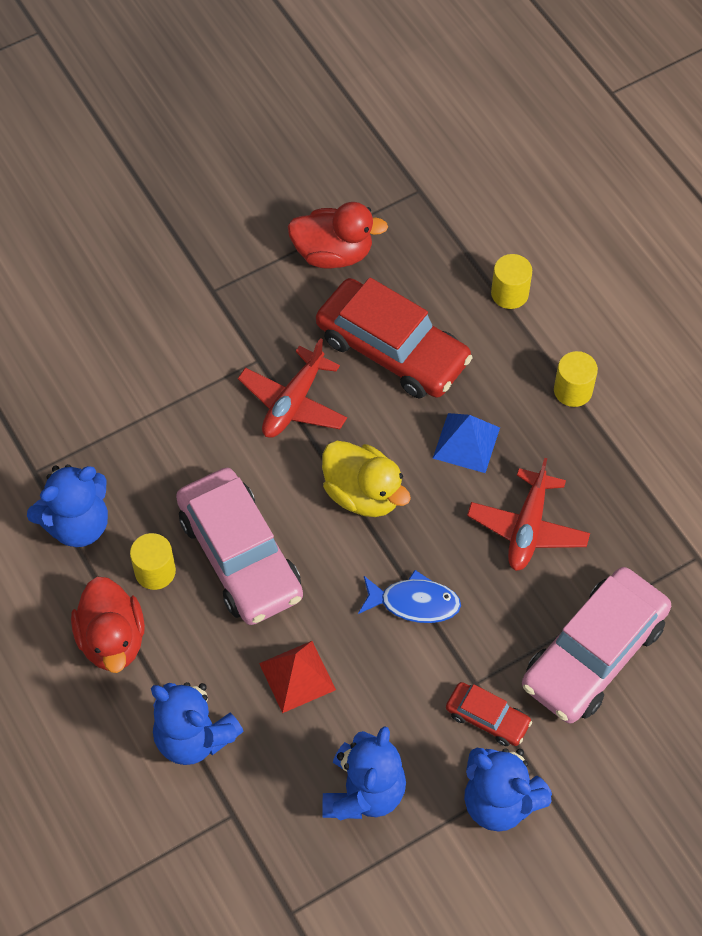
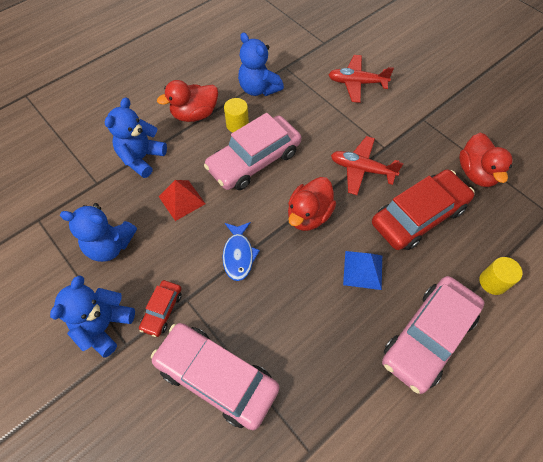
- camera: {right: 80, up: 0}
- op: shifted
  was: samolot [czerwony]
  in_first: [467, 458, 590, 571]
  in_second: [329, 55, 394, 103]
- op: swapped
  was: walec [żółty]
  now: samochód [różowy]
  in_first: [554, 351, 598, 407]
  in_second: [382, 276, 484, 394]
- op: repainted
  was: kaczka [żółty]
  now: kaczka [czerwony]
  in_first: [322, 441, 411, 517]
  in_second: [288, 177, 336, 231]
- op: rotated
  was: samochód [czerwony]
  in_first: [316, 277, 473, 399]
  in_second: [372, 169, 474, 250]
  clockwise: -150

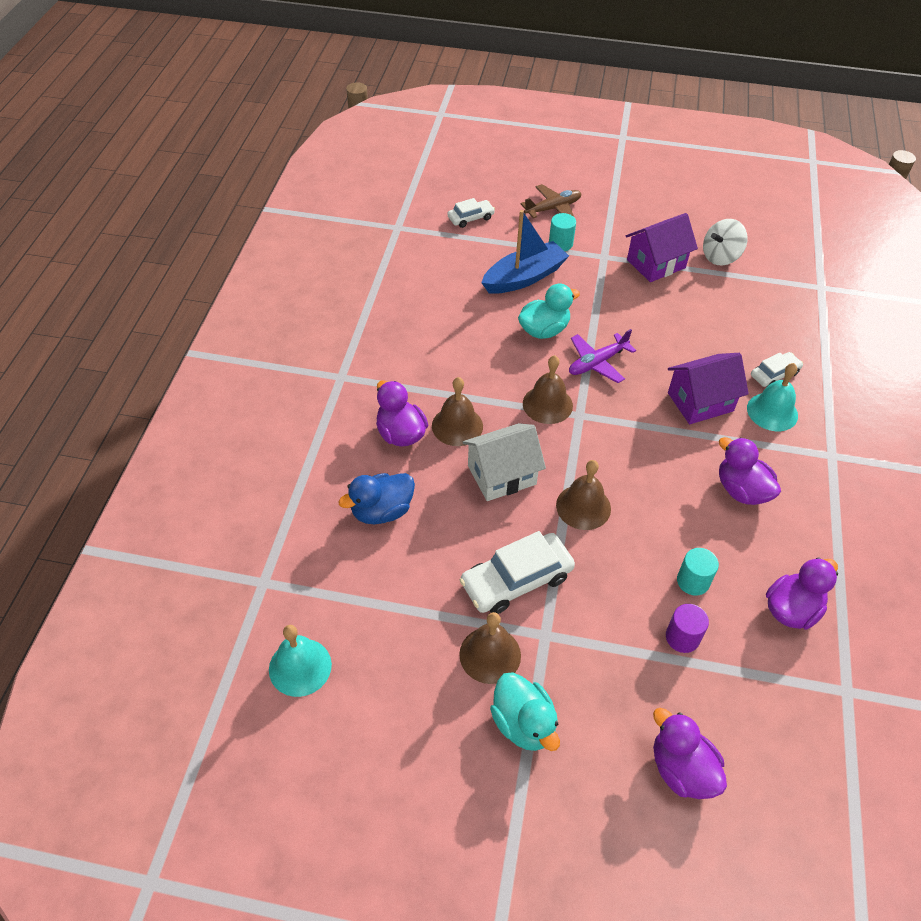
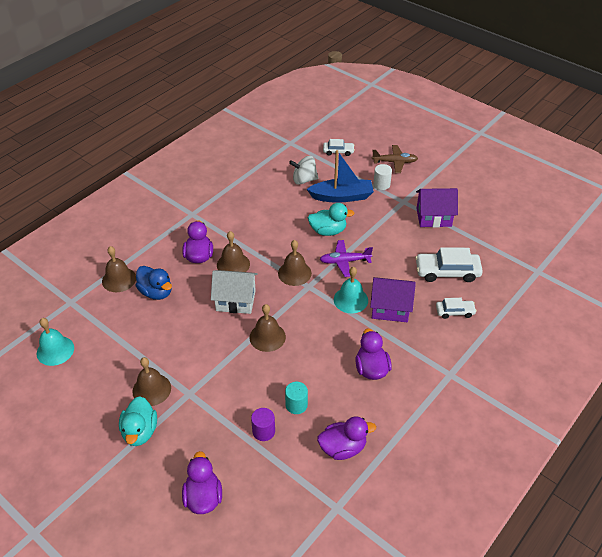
- camera: {right: 30, up: -5}
- op: new
  now: dzwonek [brązowy]
  in_second: [102, 246, 136, 292]
- op: shifted
  was: samochód [biały]
  in_first: [460, 531, 575, 614]
  in_second: [415, 247, 483, 282]
- op: shifted
  was: bączek [biały]
  in_first: [703, 219, 747, 265]
  in_second: [289, 156, 318, 185]
- op: shifted
  was: dzwonek [turkusowy]
  in_first: [747, 363, 798, 431]
  in_second: [334, 267, 368, 313]
- op: repainted
  was: walec [turkusowy]
  now: walec [biały]
  in_first: [549, 213, 576, 251]
  in_second: [373, 164, 392, 190]
- op: rotated
  was: kaczka [niebieski]
  in_first: [338, 473, 415, 524]
  in_second: [136, 266, 172, 300]
  clockwise: -135

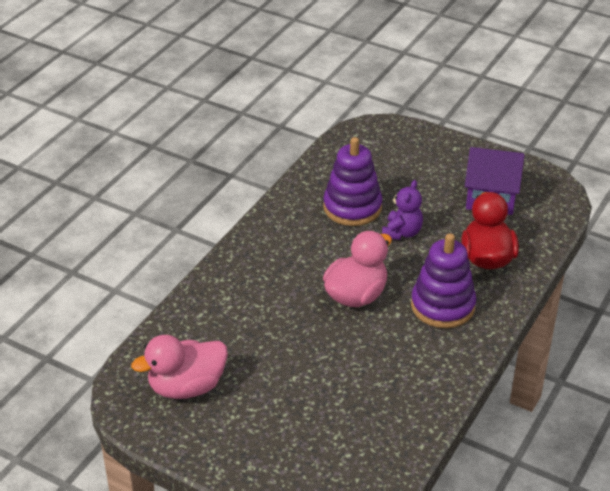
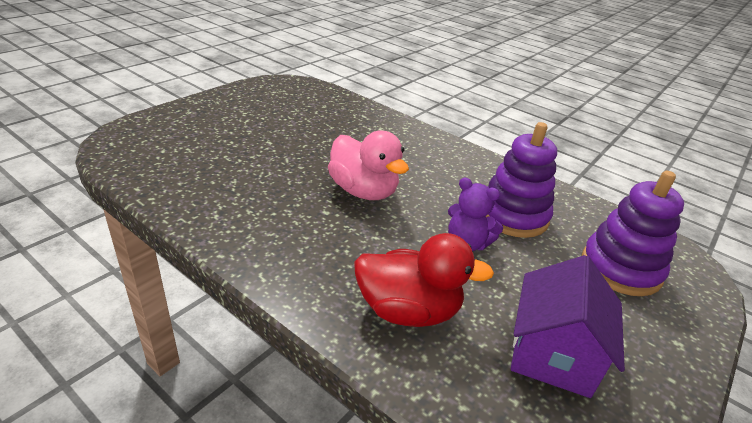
- camera: {right: 95, up: -5}
- op: gone
  was: kaczka [różowy]
  in_first: [131, 335, 228, 399]
- op: shifted
  was: zabawka nakładanka [fioletowy]
  in_first: [411, 233, 476, 328]
  in_second: [582, 171, 684, 296]

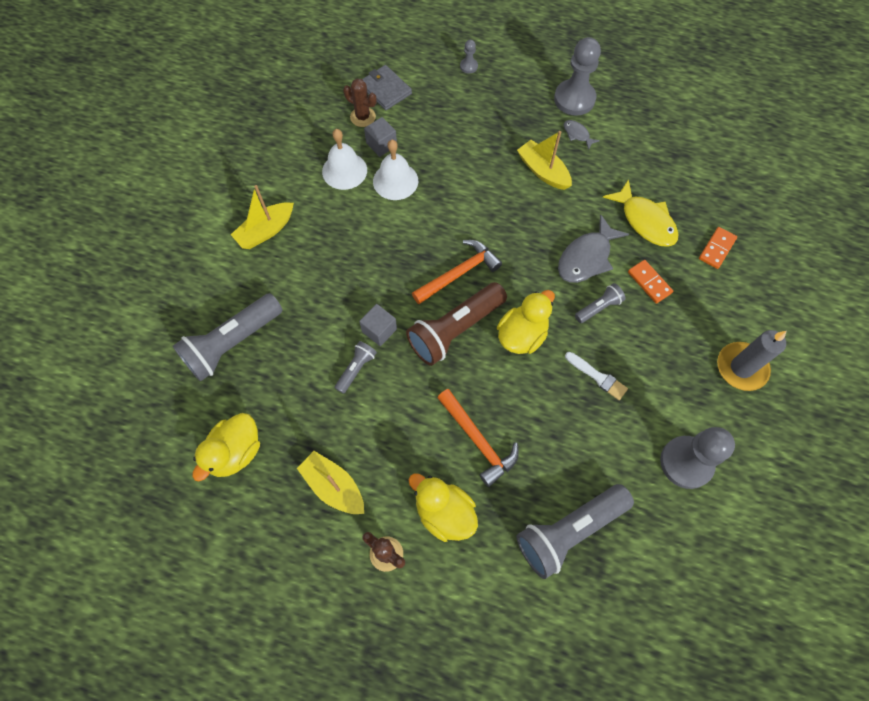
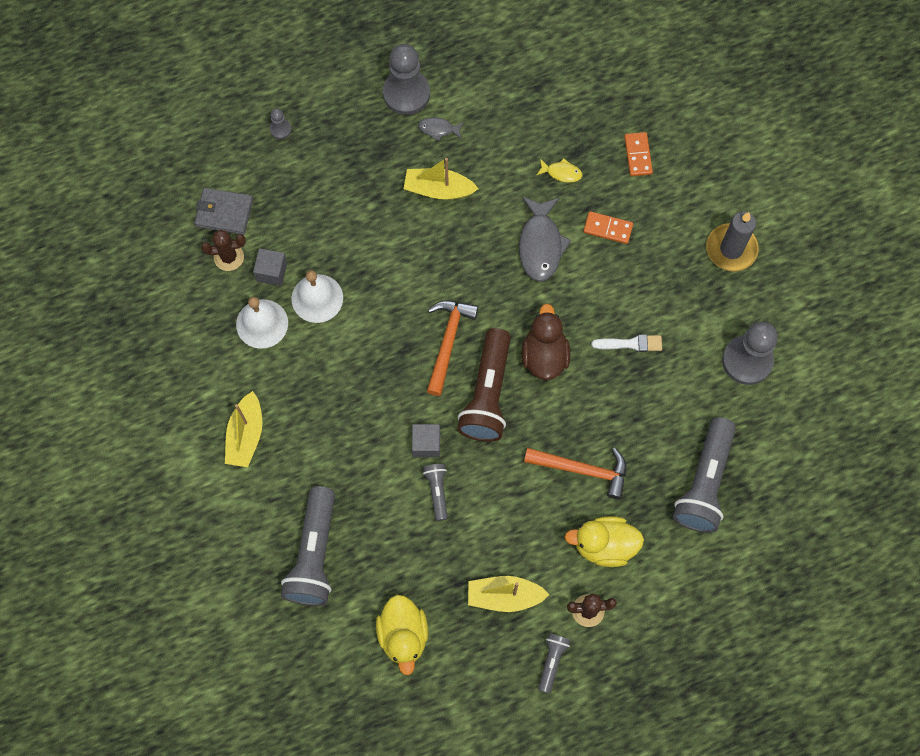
- camera: {right: -40, up: 5}
- op: shifted
  was: latarka [szary]
  in_first: [575, 283, 626, 323]
  in_second: [538, 633, 571, 694]
- op: repainted
  was: kaczka [żółty]
  now: kaczka [brązowy]
  in_first: [497, 290, 555, 354]
  in_second: [522, 304, 570, 380]
- op: scaled
  was: ryba [żółty]
  in_first: [603, 179, 678, 247]
  in_second: [537, 158, 582, 183]
  ratio: 0.5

# # # # # # #

> **Task objective**
Which lines of the data above contain the string "kaczka"? Copy each of them.

> **Finished task**
  was: kaczka [żółty]
  now: kaczka [czerwony]
  was: kaczka [niebieski]
  was: kaczka [różowy]
  was: kaczka [żółty]
  now: kaczka [brązowy]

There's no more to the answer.